(TASK STATEMENT): Write out the whole listing exactly; no images belong in it.

(DATA EXTRACT):
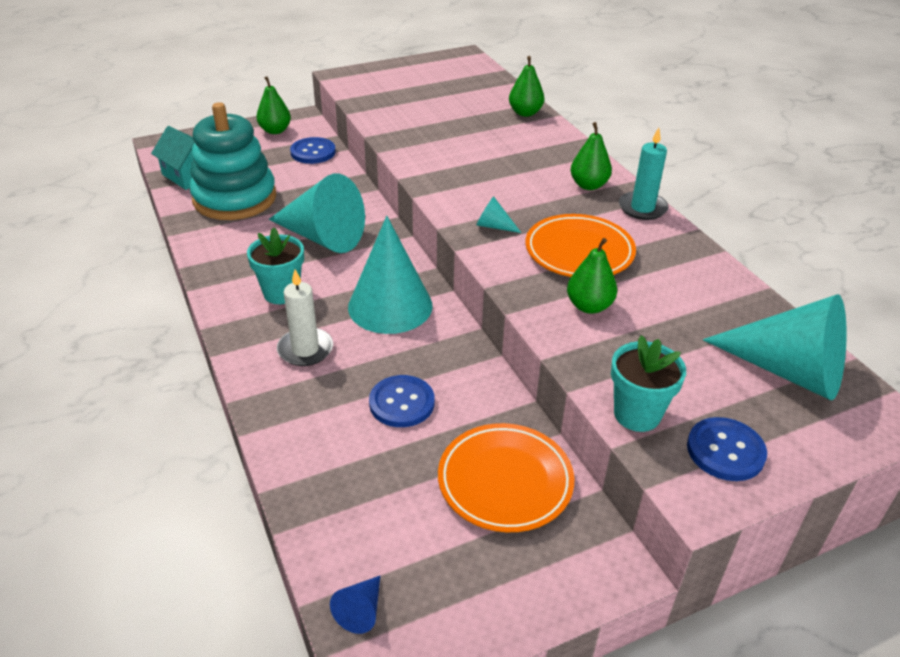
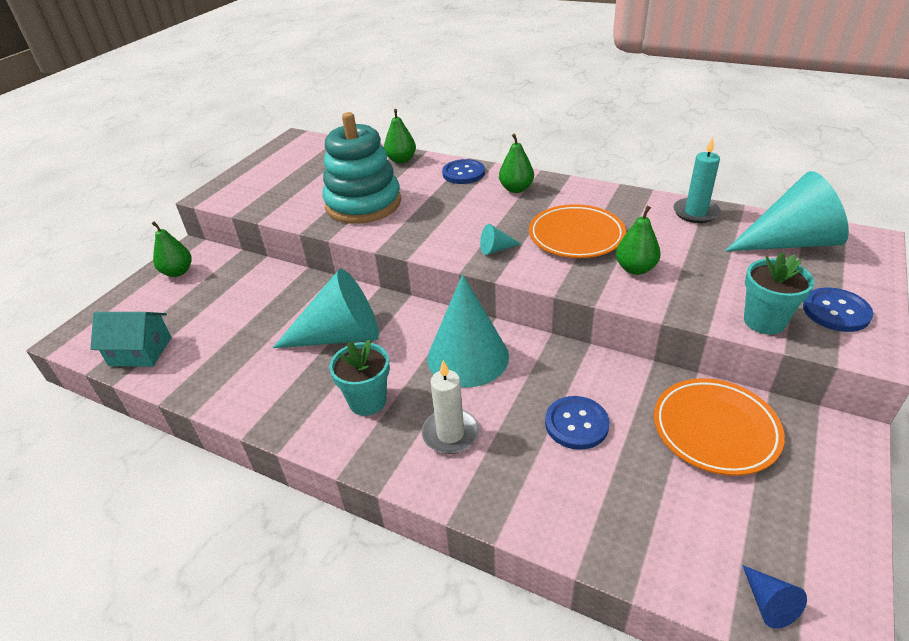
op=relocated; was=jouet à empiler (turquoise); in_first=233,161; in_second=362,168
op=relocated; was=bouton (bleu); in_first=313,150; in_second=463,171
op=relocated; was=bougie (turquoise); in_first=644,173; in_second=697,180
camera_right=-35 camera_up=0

(EXERCISE RESULT):
op=relocated; was=jouet à empiler (turquoise); in_first=233,161; in_second=362,168
op=relocated; was=bouton (bleu); in_first=313,150; in_second=463,171
op=relocated; was=bougie (turquoise); in_first=644,173; in_second=697,180
camera_right=-35 camera_up=0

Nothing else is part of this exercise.